§ PROBLEM TO WORK ON: Within the records, determine how many lines contain the word "camion". Your reply must consist of that number only.

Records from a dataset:
┄┄┄┄┄┄┄┄┄┄┄┄┄┄┄┄┄┄┄┄

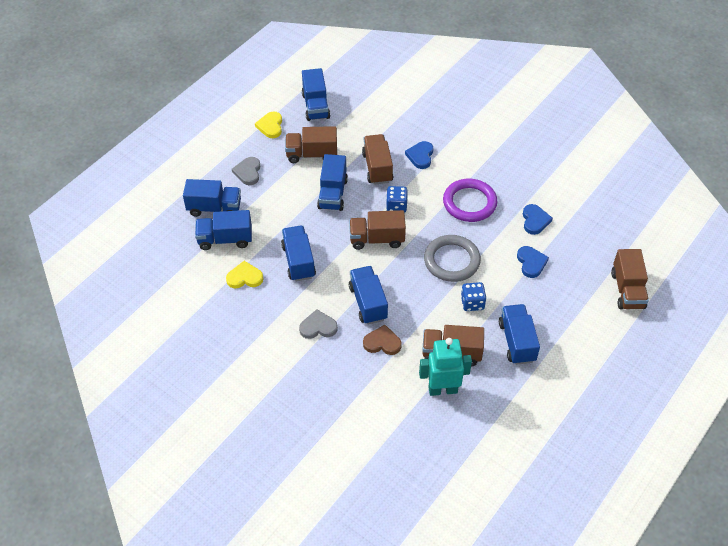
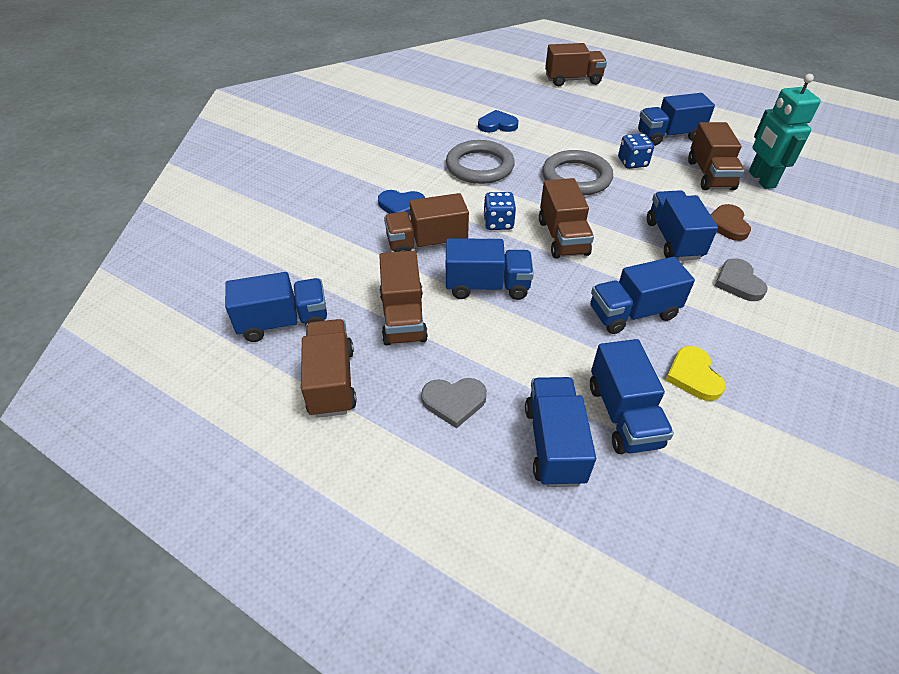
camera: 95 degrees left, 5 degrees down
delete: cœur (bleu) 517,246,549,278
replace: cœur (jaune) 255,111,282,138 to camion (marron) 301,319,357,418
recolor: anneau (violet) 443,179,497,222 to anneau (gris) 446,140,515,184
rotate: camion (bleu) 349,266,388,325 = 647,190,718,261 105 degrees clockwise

┄┄┄┄┄┄┄┄┄┄┄┄┄┄┄┄┄┄┄┄

§ PROBLEM SOLUTION: 2